[The data]
+ + +

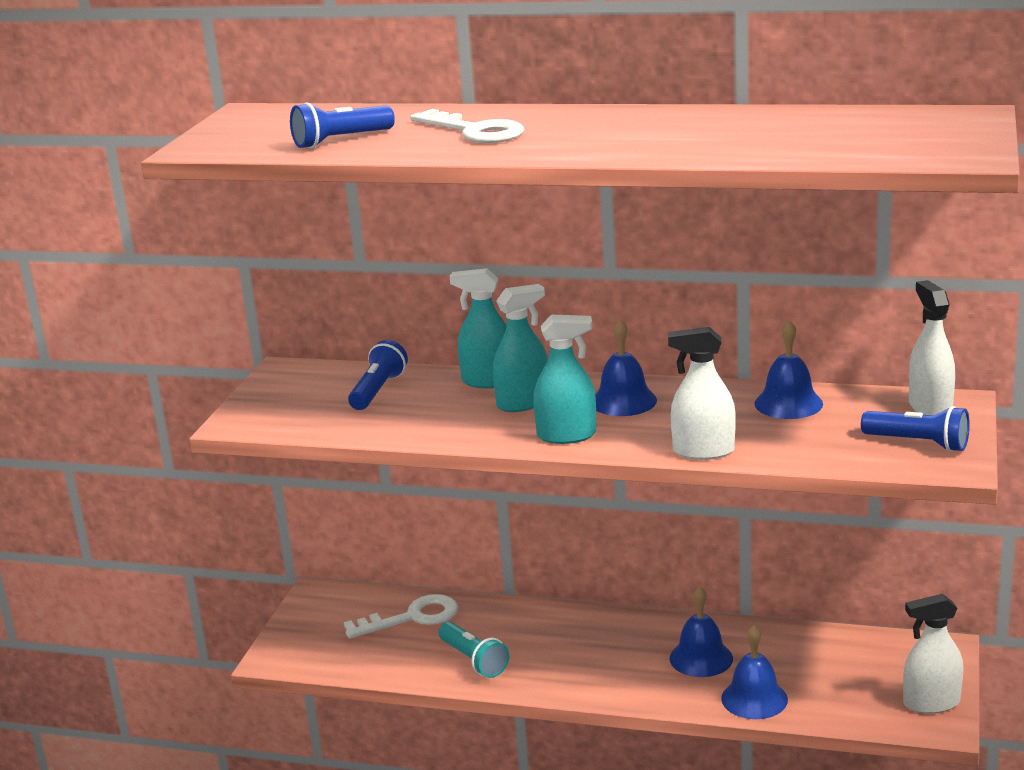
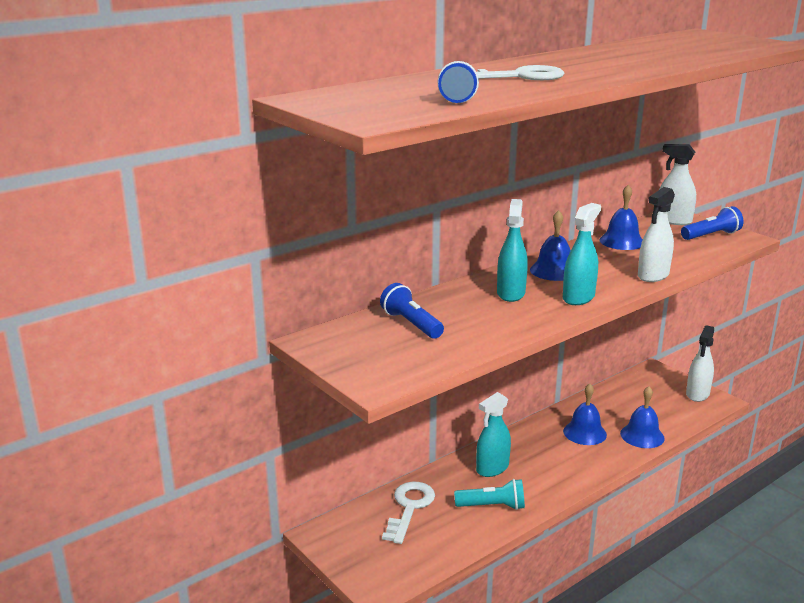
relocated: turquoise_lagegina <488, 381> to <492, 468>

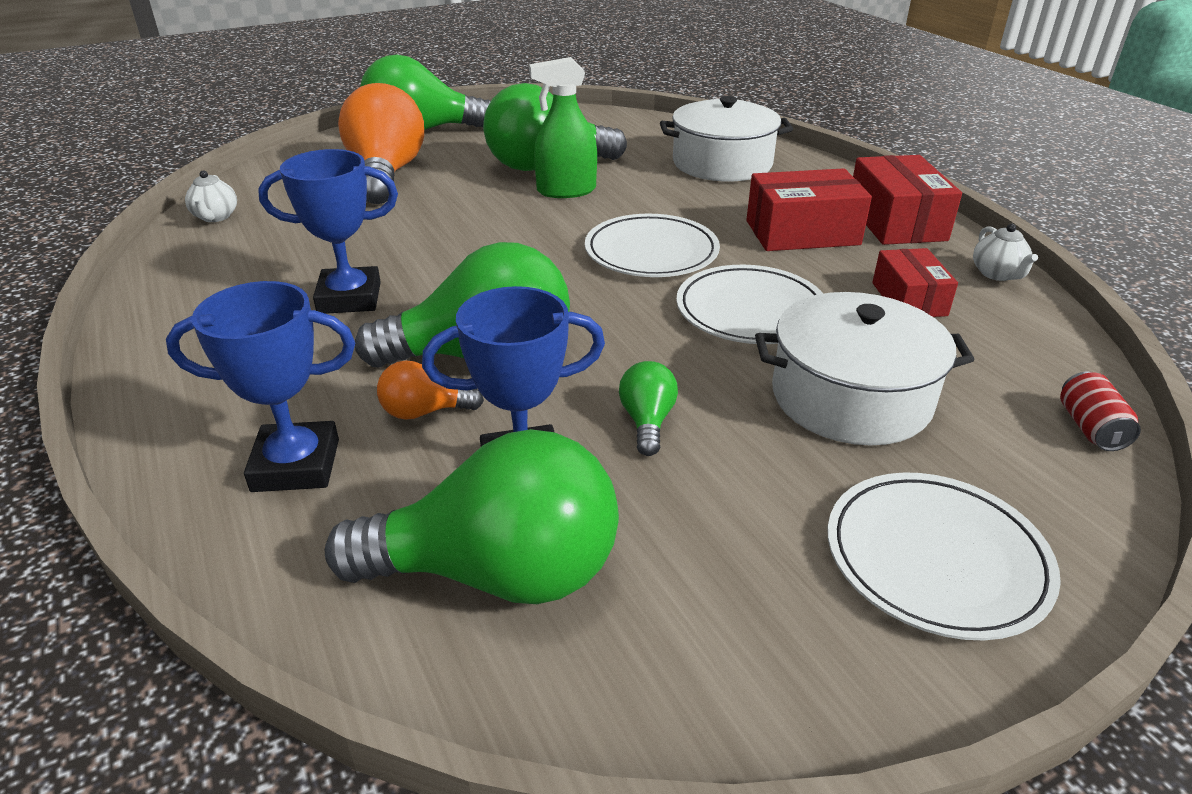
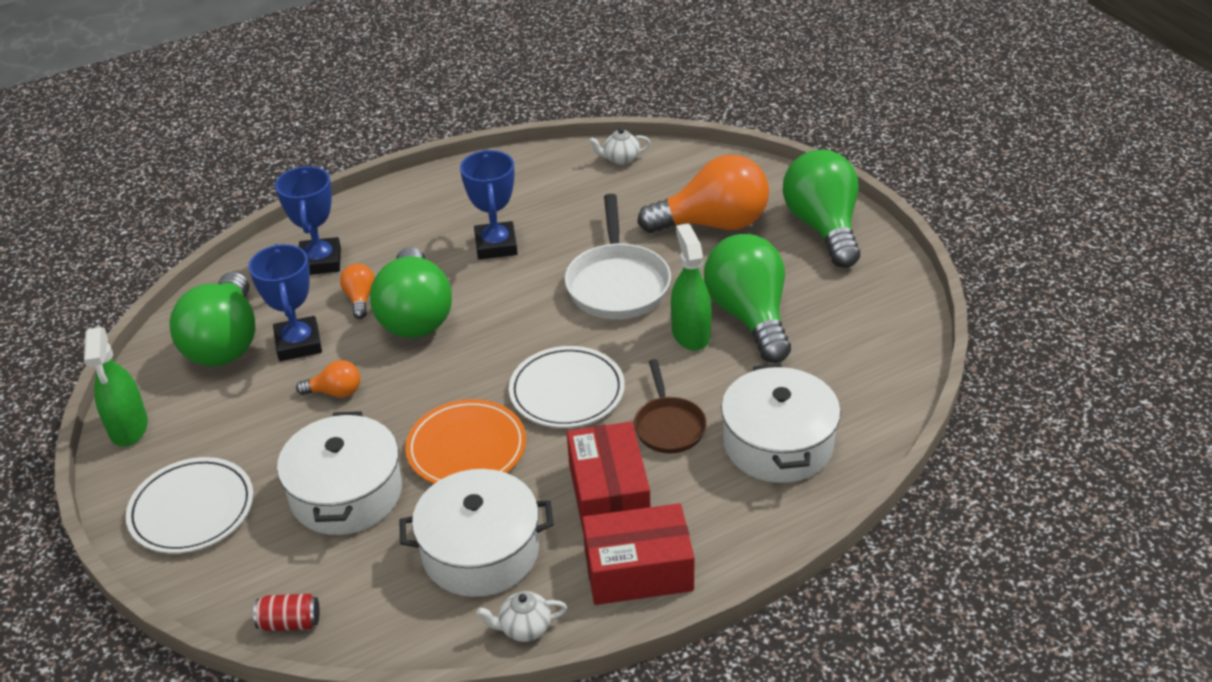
appeared: green_lagegina <129, 427>; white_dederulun <617, 283>; brown_dederulun <668, 426>
exchanged: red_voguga <909, 299> to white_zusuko <480, 551>
colour: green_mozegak <647, 421> to orange_mozegak <335, 392>; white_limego <750, 311> to orange_limego <466, 448>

+ + +

[What needs to be done] Could you retype every line above exactly as it appears, skipping the pictures?

[Reply]
relocated: turquoise_lagegina <488, 381> to <492, 468>

appeared: green_lagegina <129, 427>; white_dederulun <617, 283>; brown_dederulun <668, 426>
exchanged: red_voguga <909, 299> to white_zusuko <480, 551>
colour: green_mozegak <647, 421> to orange_mozegak <335, 392>; white_limego <750, 311> to orange_limego <466, 448>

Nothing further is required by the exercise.